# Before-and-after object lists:
===============
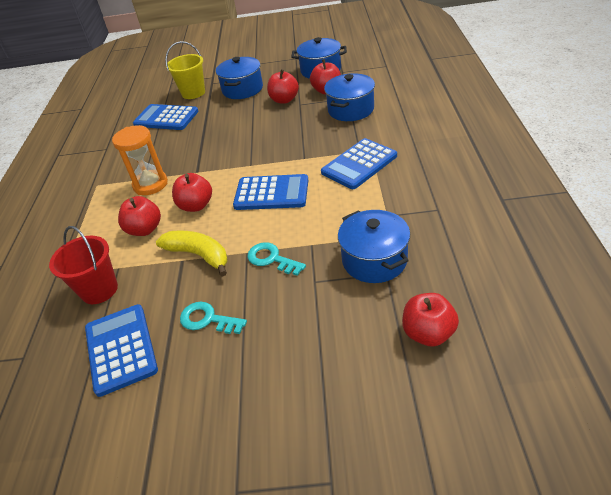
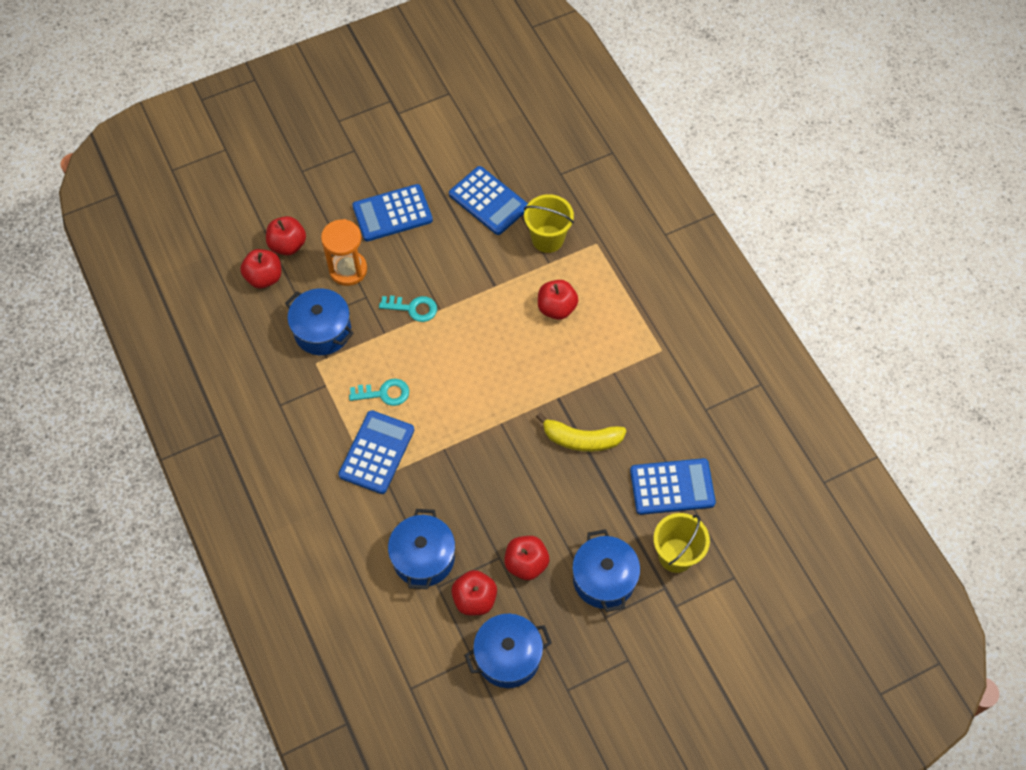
camera: 150 degrees right, 20 degrees up
(99, 290) = (547, 239): red bucket -> yellow bucket
(150, 184) = (598, 366): orange hourglass -> orange hourglass (348, 269)
(196, 205) = (524, 350): red apple -> red apple (288, 245)
(199, 255) = (482, 294): yellow banana -> yellow banana (581, 439)
(208, 319) = (436, 241): turquoise key -> turquoise key (384, 393)
(271, 193) = (453, 386): blue calculator -> blue calculator (392, 213)

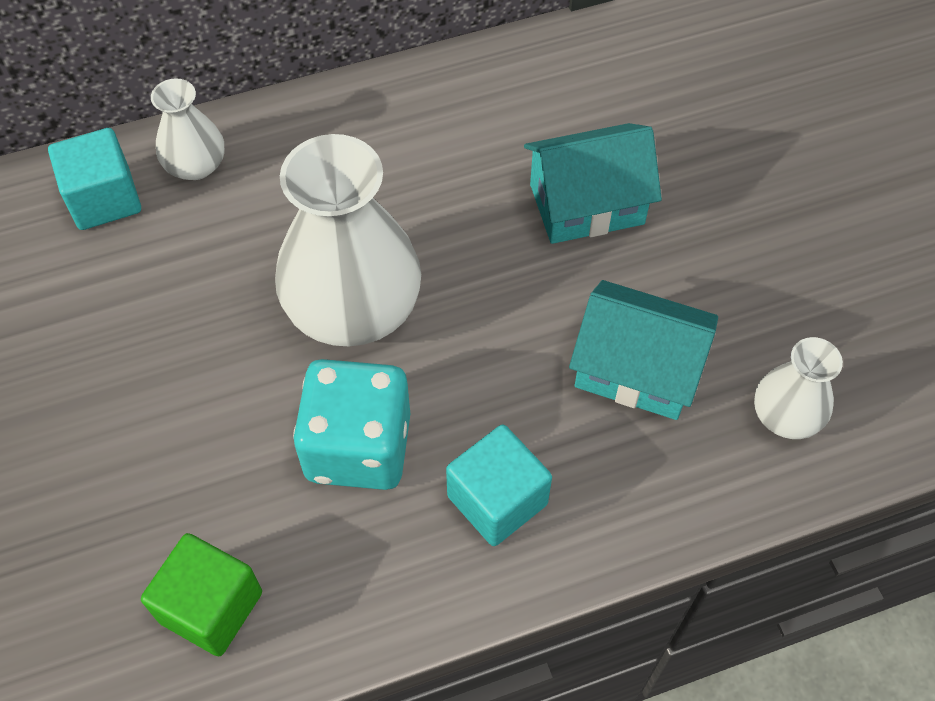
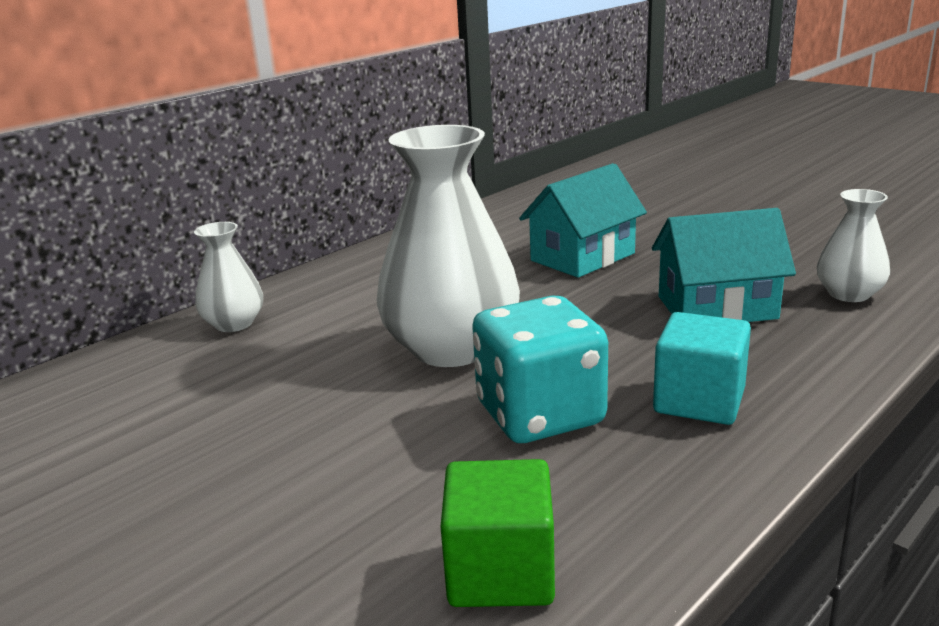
camera: 25 degrees left, 35 degrees down
(104, 199) = (153, 362): turquoise cube -> none

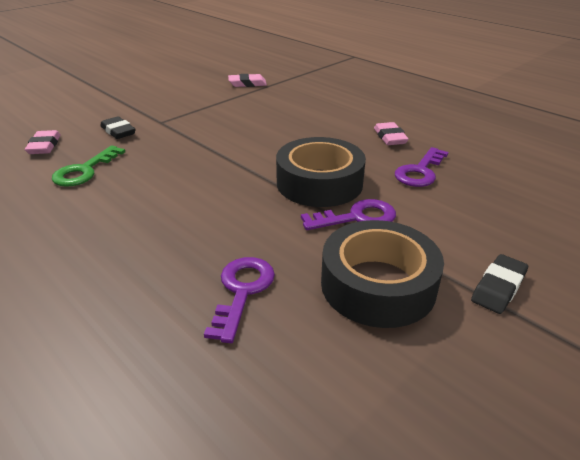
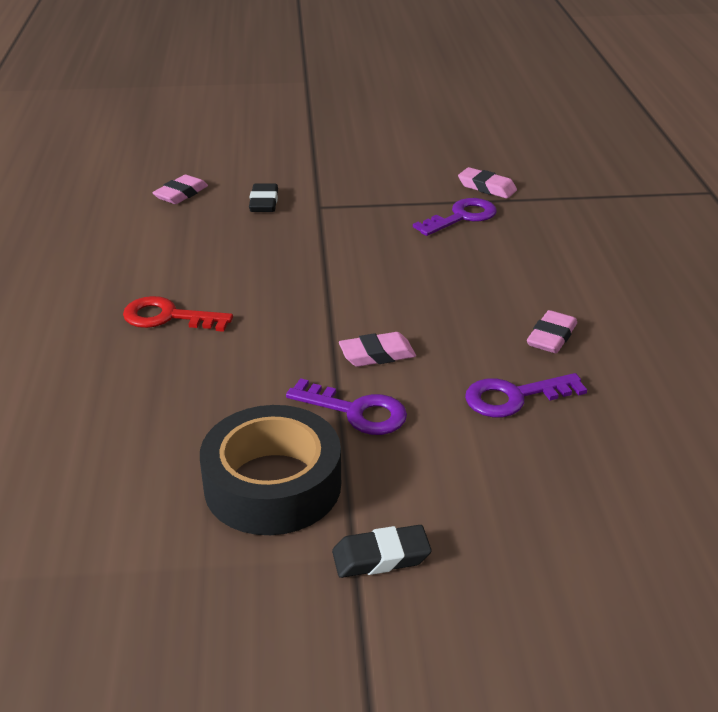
camera: 40 degrees right, 0 degrees up
(84, 171) = (182, 238): green key -> none
(147, 221) = (168, 317): none -> red key
(242, 291) = (157, 422): purple key -> purple key (462, 217)
(319, 183) = (377, 355): black tape -> pink eraser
===============
# JOB:
Only the lines from the one with "(271, 193) = (453, 386): blue" through the end of the data, both ends included, should be written out exactly, and no pictures should appear.

# SOLUTION:
(271, 193) = (453, 386): blue calculator -> blue calculator (392, 213)

camera: 25 degrees left, 35 degrees down
(104, 199) = (153, 362): turquoise cube -> none

camera: 40 degrees right, 0 degrees up
(84, 171) = (182, 238): green key -> none
(147, 221) = (168, 317): none -> red key
(242, 291) = (157, 422): purple key -> purple key (462, 217)
(319, 183) = (377, 355): black tape -> pink eraser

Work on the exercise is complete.